START EXCERPTED RECORDS
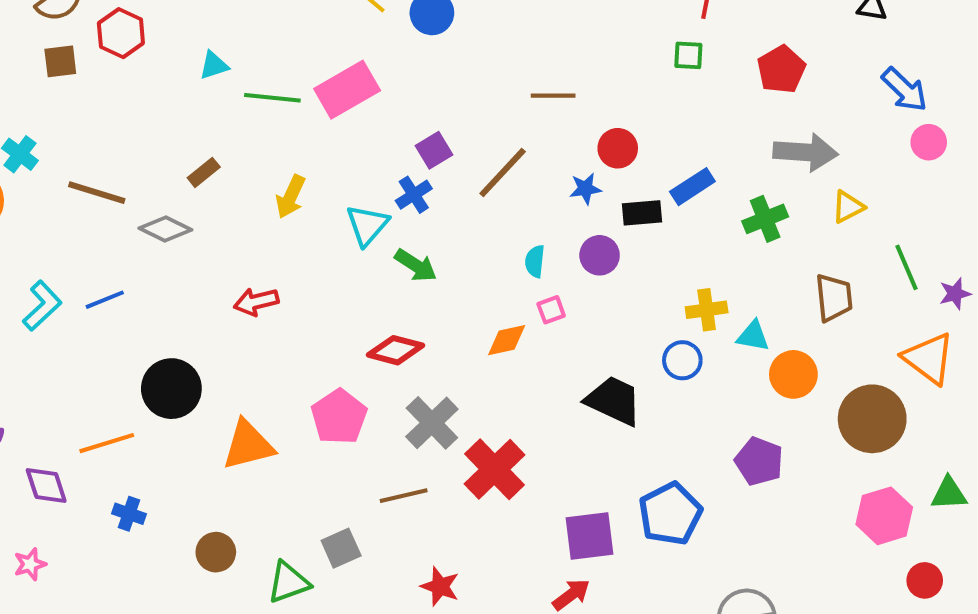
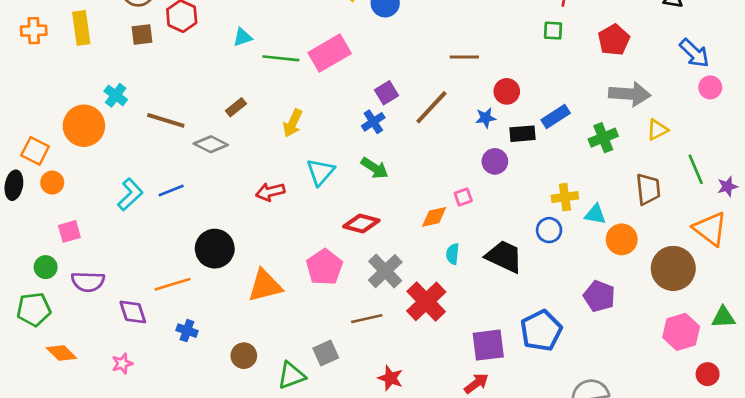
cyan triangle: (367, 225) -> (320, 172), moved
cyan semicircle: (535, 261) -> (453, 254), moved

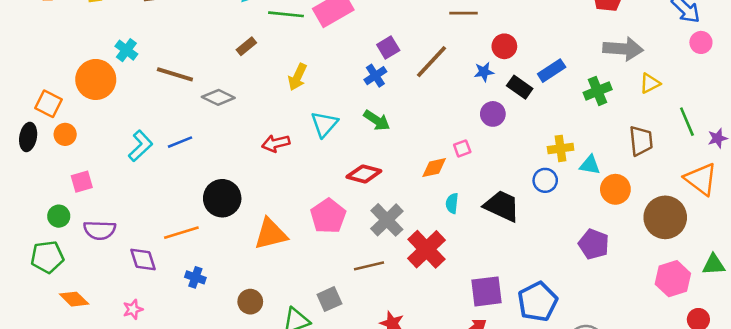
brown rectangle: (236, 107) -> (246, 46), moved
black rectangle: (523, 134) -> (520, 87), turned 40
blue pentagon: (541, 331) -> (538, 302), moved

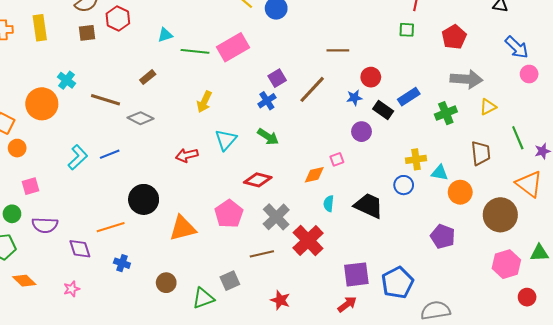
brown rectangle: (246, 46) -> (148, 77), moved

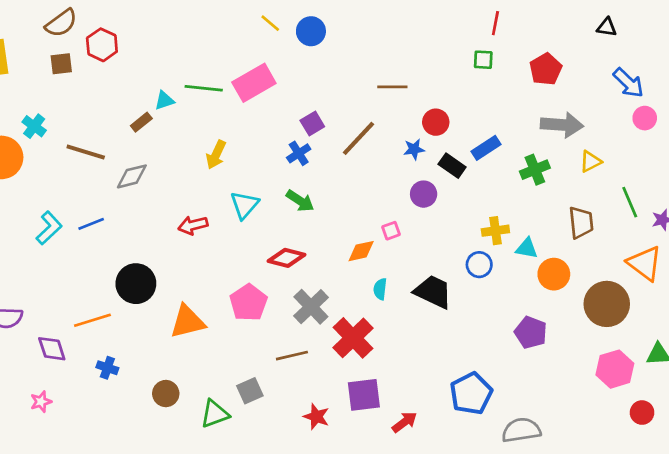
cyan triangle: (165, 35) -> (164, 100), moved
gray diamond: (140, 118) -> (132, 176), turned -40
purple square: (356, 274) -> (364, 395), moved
END EXCERPTED RECORDS
▶ **THE PROBLEM**:
Return each entry above unchanged. Leave the pictures out.

▶ **COMPLETED TASK**:
cyan triangle: (367, 225) -> (320, 172), moved
cyan semicircle: (535, 261) -> (453, 254), moved

brown rectangle: (236, 107) -> (246, 46), moved
black rectangle: (523, 134) -> (520, 87), turned 40
blue pentagon: (541, 331) -> (538, 302), moved

brown rectangle: (246, 46) -> (148, 77), moved

cyan triangle: (165, 35) -> (164, 100), moved
gray diamond: (140, 118) -> (132, 176), turned -40
purple square: (356, 274) -> (364, 395), moved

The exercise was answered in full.